Exercise goal:
Below this line is a set of entries; quote exactly the lines from the line that contains "D7: LED orange" to the line that contains "V1: 2.5V (plus", both lines included.

Raw data:
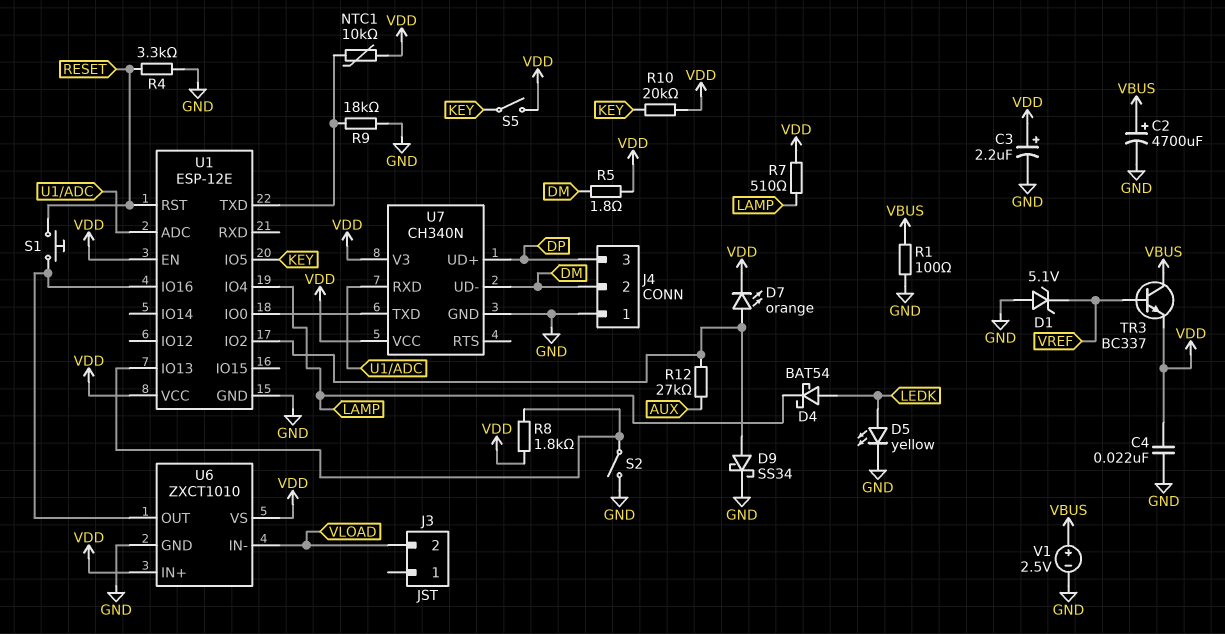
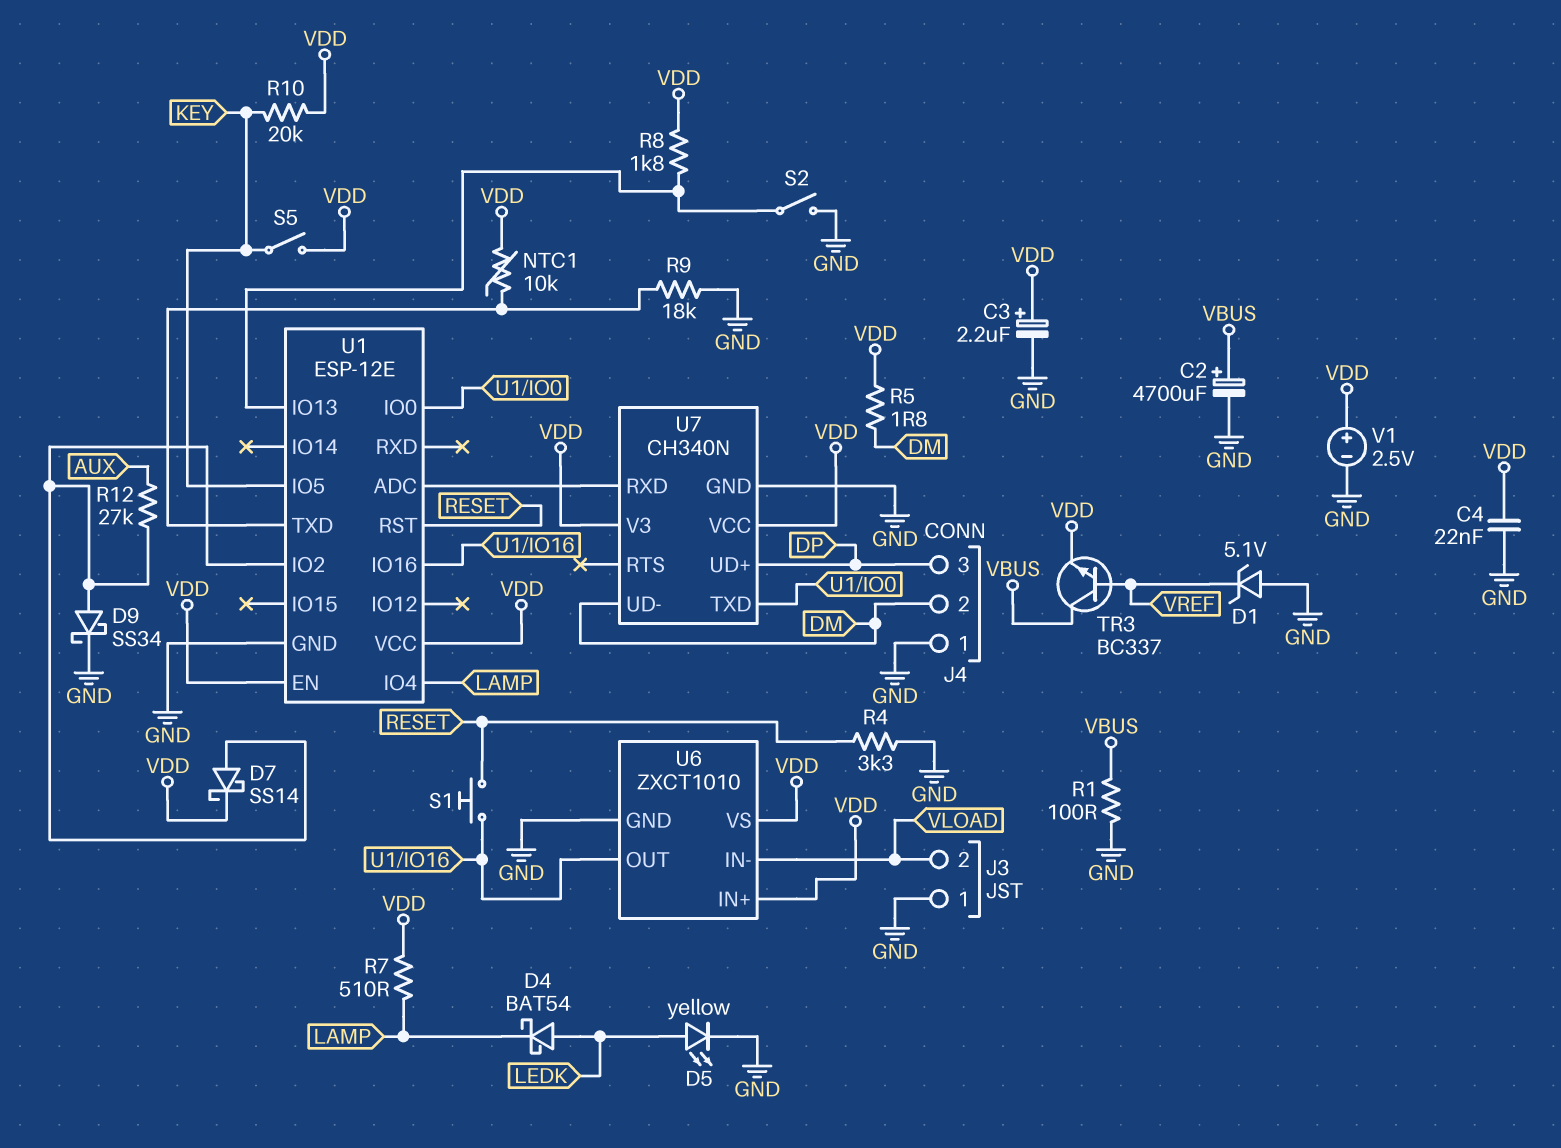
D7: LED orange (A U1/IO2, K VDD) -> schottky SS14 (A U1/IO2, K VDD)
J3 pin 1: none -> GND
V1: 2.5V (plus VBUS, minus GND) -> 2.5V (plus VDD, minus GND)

---

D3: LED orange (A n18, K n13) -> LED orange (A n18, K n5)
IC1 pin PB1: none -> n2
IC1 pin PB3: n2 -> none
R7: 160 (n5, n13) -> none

==

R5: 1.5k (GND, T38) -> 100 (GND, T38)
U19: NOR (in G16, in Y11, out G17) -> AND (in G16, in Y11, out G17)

Reply to the exercise:
D7: LED orange (A U1/IO2, K VDD) -> schottky SS14 (A U1/IO2, K VDD)
J3 pin 1: none -> GND
V1: 2.5V (plus VBUS, minus GND) -> 2.5V (plus VDD, minus GND)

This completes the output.